[Work task] What is needed is an exact transcription of the line with "black pot [648,276,798,417]" and all the lines that follow it in the entries below; add nothing else.

════════════════════

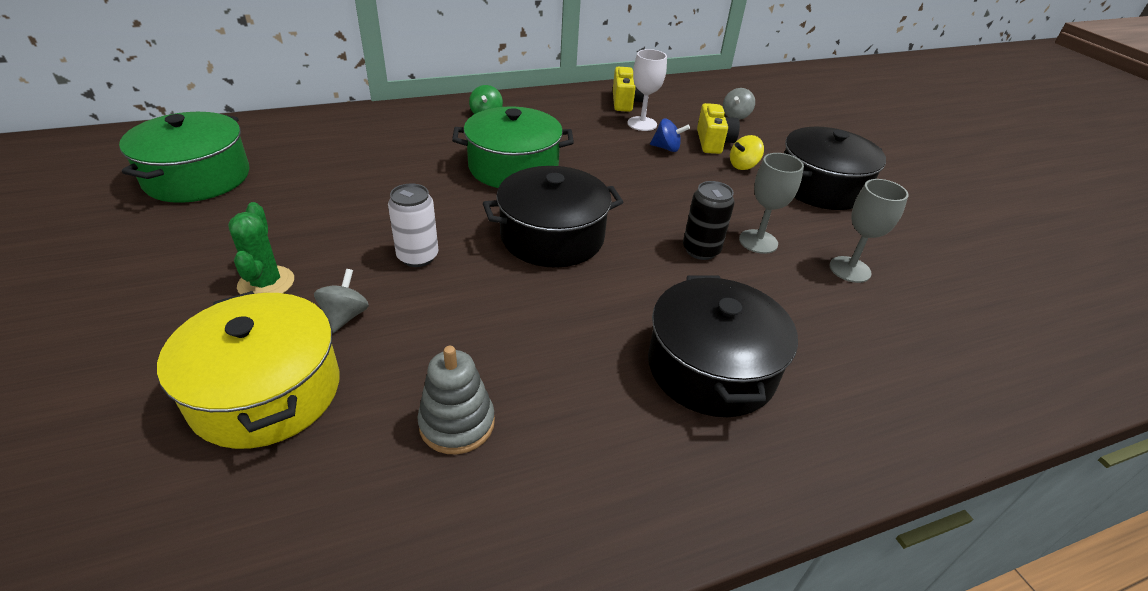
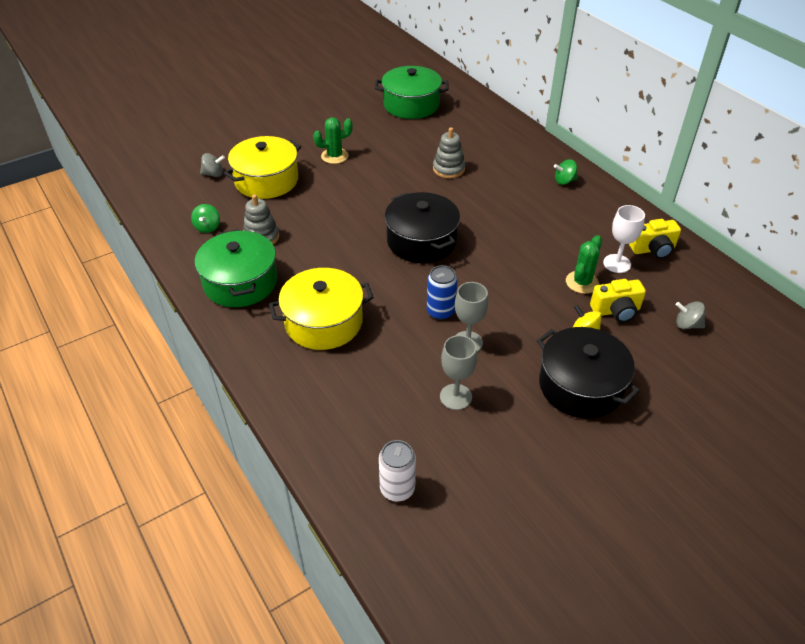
camera: 80 degrees right, 5 degrees up
grey spinning top [314,269,369,333] -> grey spinning top moved to [200,153,225,177]
white can [388,183,438,267] -> white can moved to [379,440,416,502]
green pot [452,107,574,188] -> green pot moved to [195,229,278,307]
black pot [648,276,798,417] -> yellow pot [269,268,374,350]
blue spinning top [650,119,690,152] -> green cactus [566,235,602,294]
black can [683,181,735,260] -> blue can [427,265,458,320]
none -> green spinning top [191,204,220,233]
none -> grey stacking toy [433,127,465,178]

════════════════════

[Exercise solution]
black pot [648,276,798,417] -> yellow pot [269,268,374,350]
blue spinning top [650,119,690,152] -> green cactus [566,235,602,294]
black can [683,181,735,260] -> blue can [427,265,458,320]
none -> green spinning top [191,204,220,233]
none -> grey stacking toy [433,127,465,178]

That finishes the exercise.